A letter-for-letter copy of the listing is required, with no pictures in it.

━━ INFORMATION SUPPLIED ━━

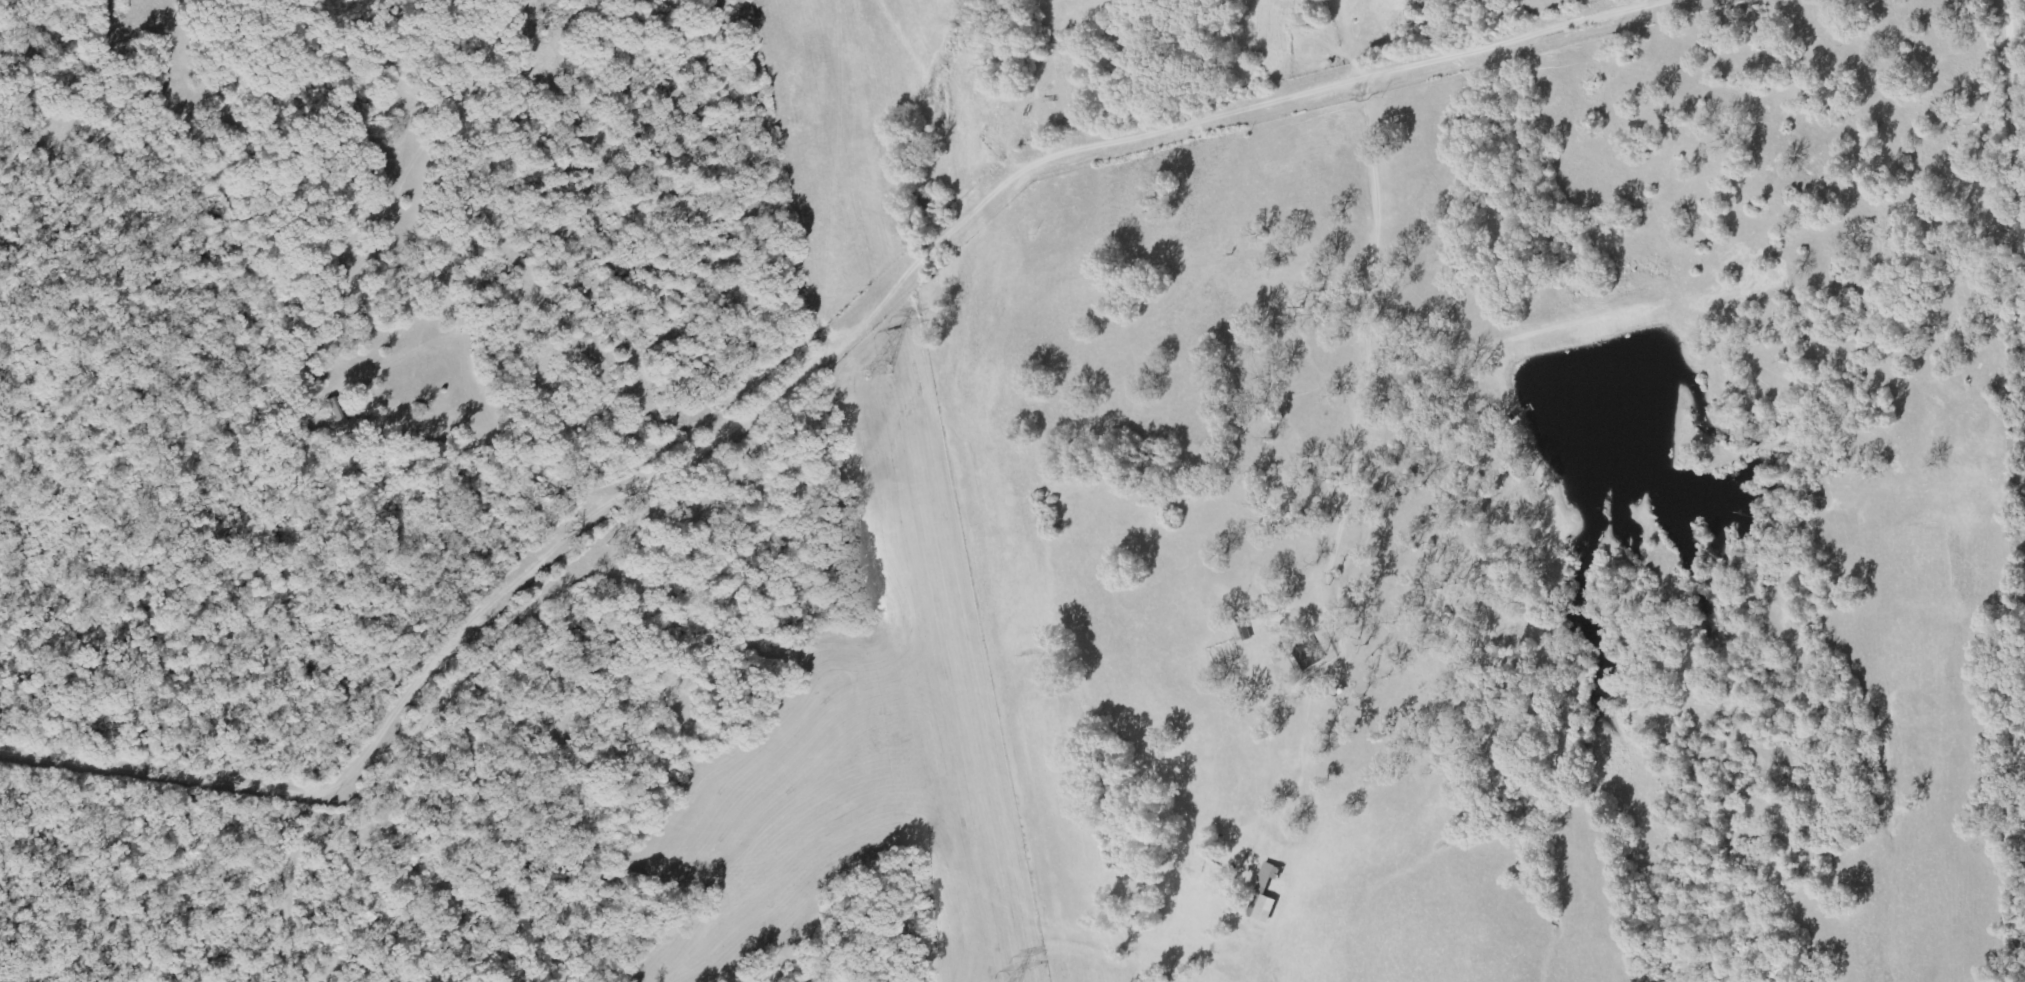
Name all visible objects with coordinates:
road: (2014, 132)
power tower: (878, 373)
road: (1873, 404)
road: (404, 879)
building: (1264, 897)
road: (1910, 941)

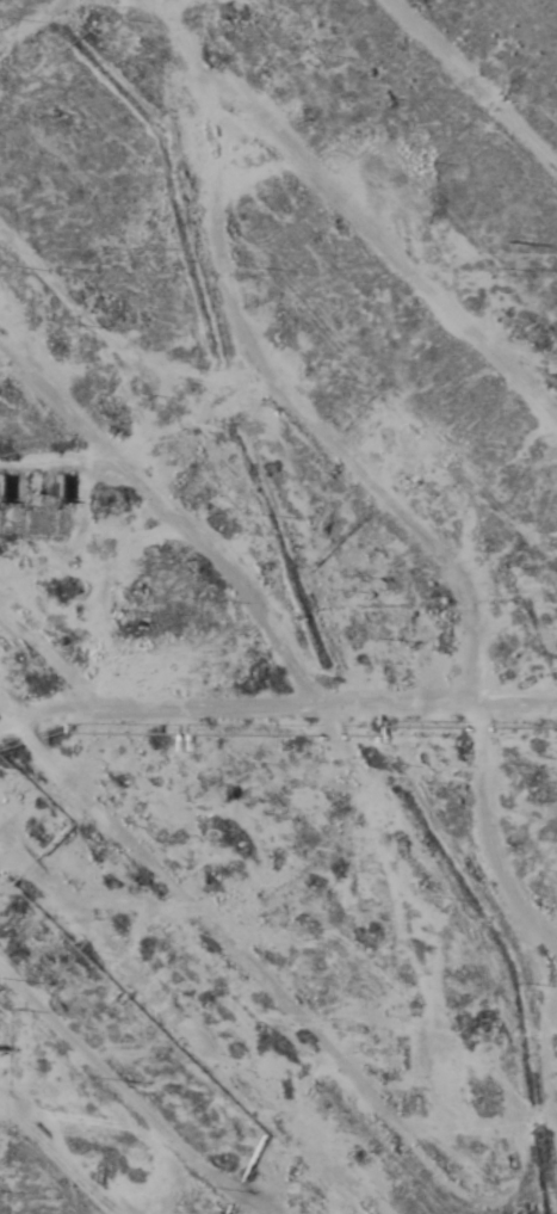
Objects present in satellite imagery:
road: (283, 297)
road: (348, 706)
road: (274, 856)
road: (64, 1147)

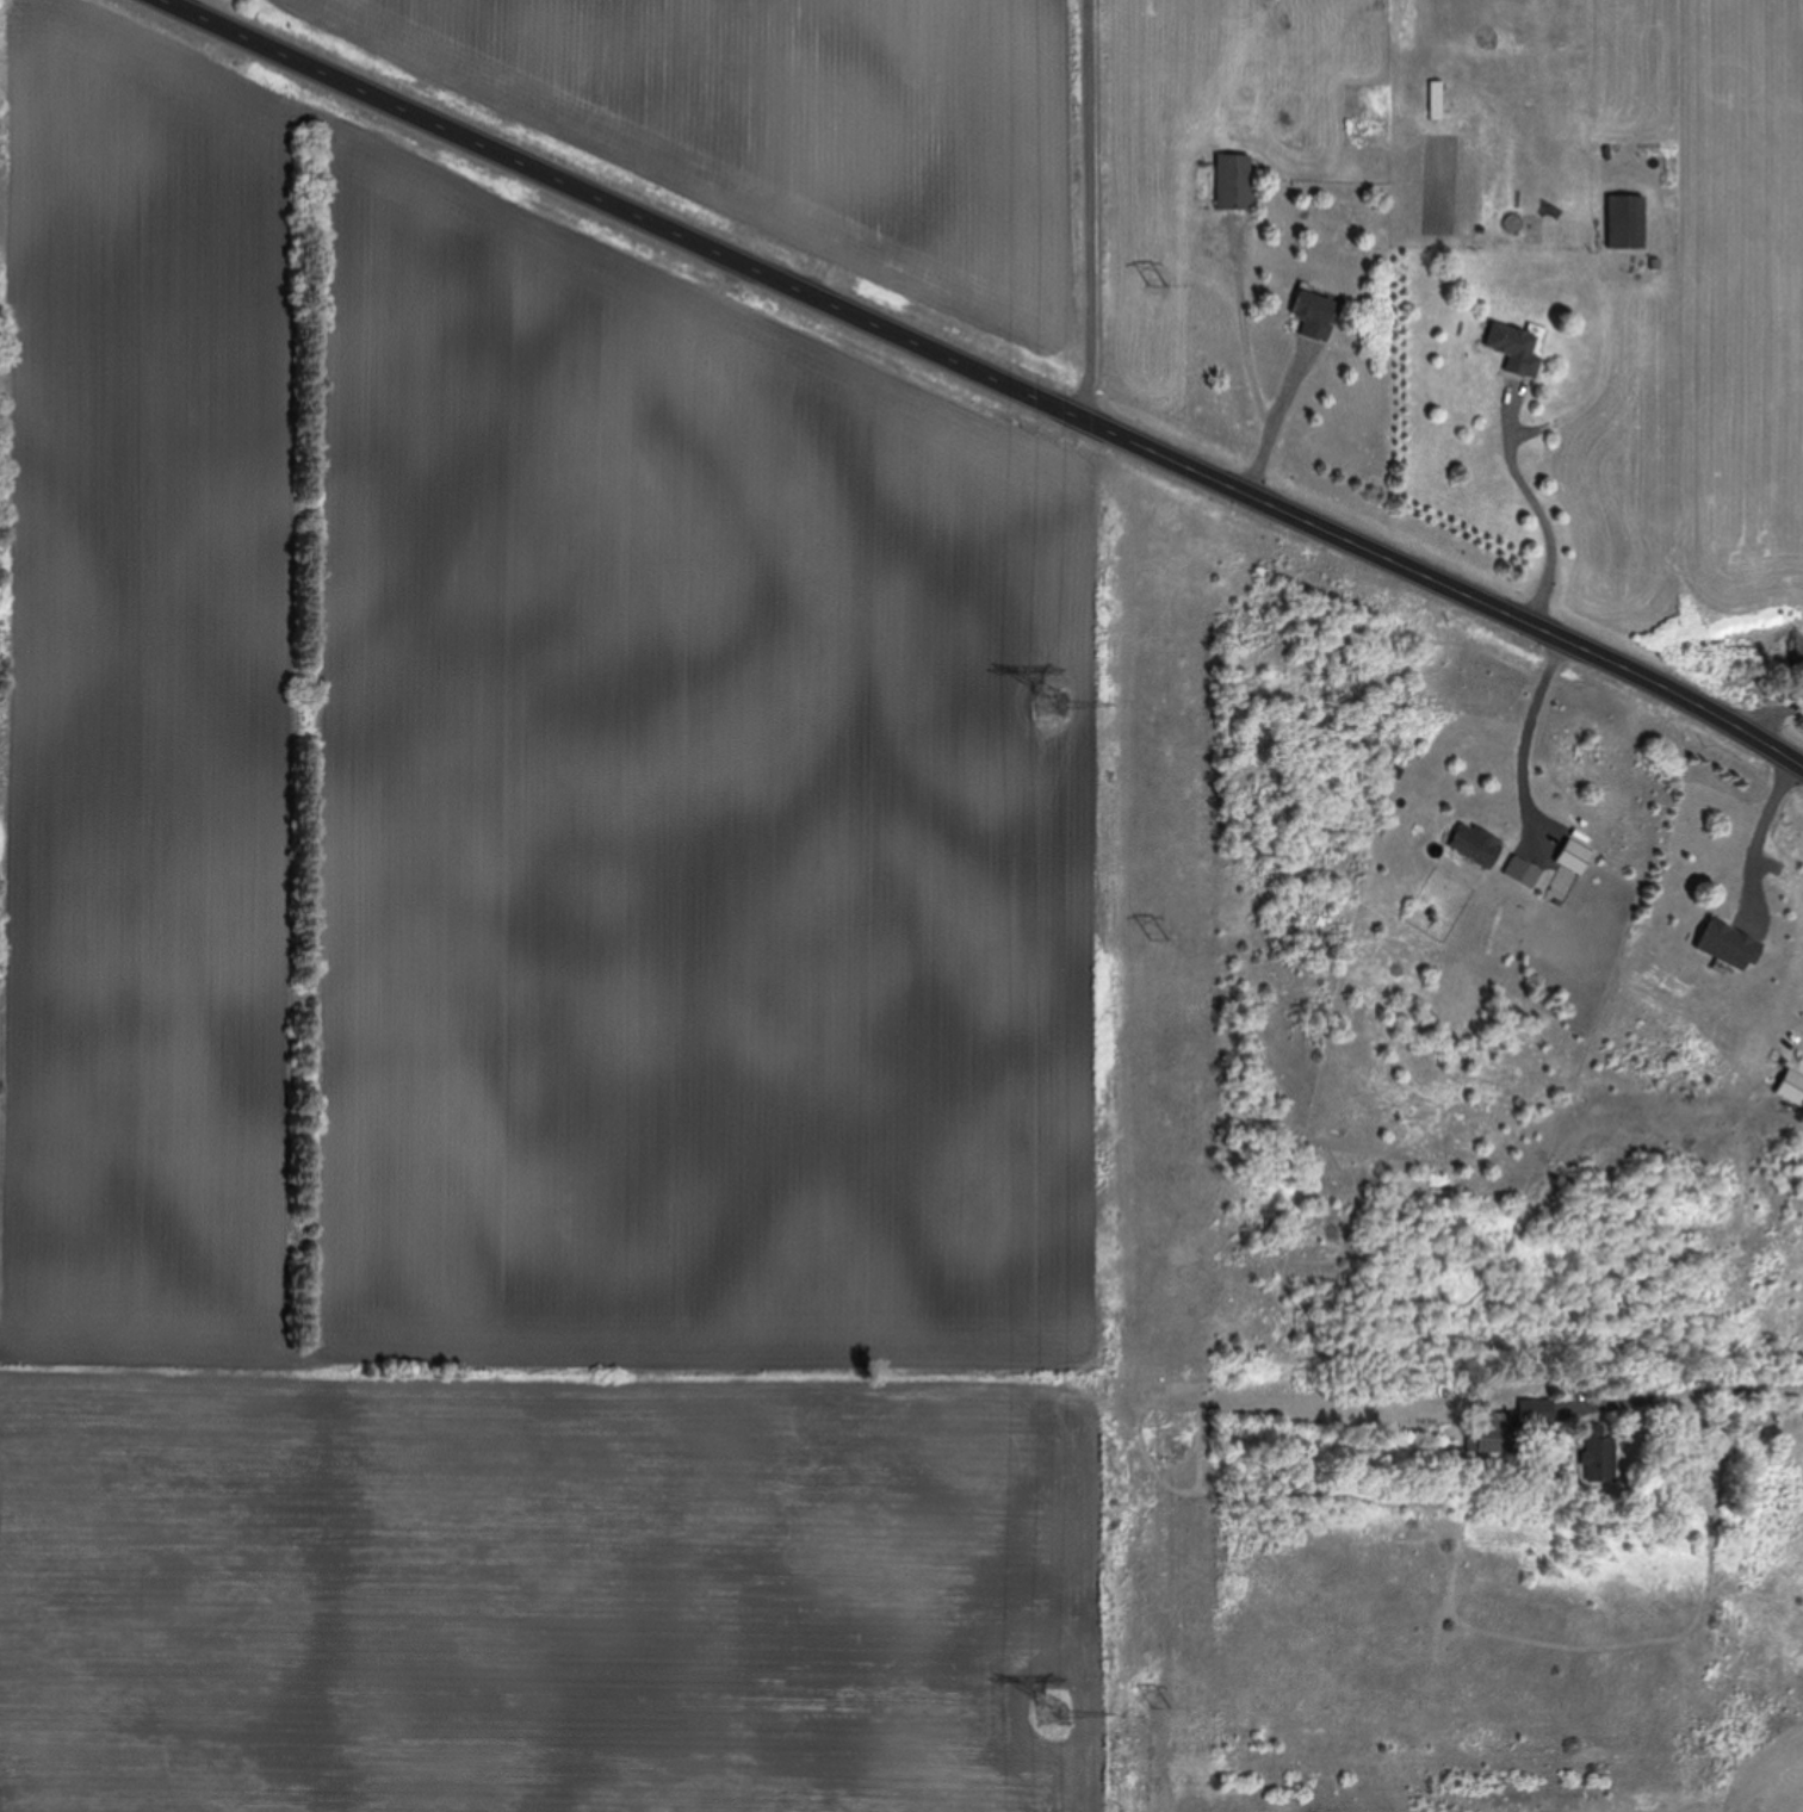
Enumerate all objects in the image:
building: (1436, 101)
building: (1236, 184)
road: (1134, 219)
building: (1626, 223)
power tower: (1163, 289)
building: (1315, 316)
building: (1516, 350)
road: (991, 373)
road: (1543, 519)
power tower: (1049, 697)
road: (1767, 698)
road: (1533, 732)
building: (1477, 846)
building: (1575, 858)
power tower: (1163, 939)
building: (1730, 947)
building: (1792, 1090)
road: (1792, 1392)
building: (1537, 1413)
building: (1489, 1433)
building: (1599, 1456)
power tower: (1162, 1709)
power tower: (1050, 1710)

━━━

RESPONSE -
Name all visible objects with coordinates:
road: (2014, 132)
power tower: (878, 373)
road: (1873, 404)
road: (404, 879)
building: (1264, 897)
road: (1910, 941)

Objects present in satellite imagery:
road: (283, 297)
road: (348, 706)
road: (274, 856)
road: (64, 1147)

Enumerate all objects in the image:
building: (1436, 101)
building: (1236, 184)
road: (1134, 219)
building: (1626, 223)
power tower: (1163, 289)
building: (1315, 316)
building: (1516, 350)
road: (991, 373)
road: (1543, 519)
power tower: (1049, 697)
road: (1767, 698)
road: (1533, 732)
building: (1477, 846)
building: (1575, 858)
power tower: (1163, 939)
building: (1730, 947)
building: (1792, 1090)
road: (1792, 1392)
building: (1537, 1413)
building: (1489, 1433)
building: (1599, 1456)
power tower: (1162, 1709)
power tower: (1050, 1710)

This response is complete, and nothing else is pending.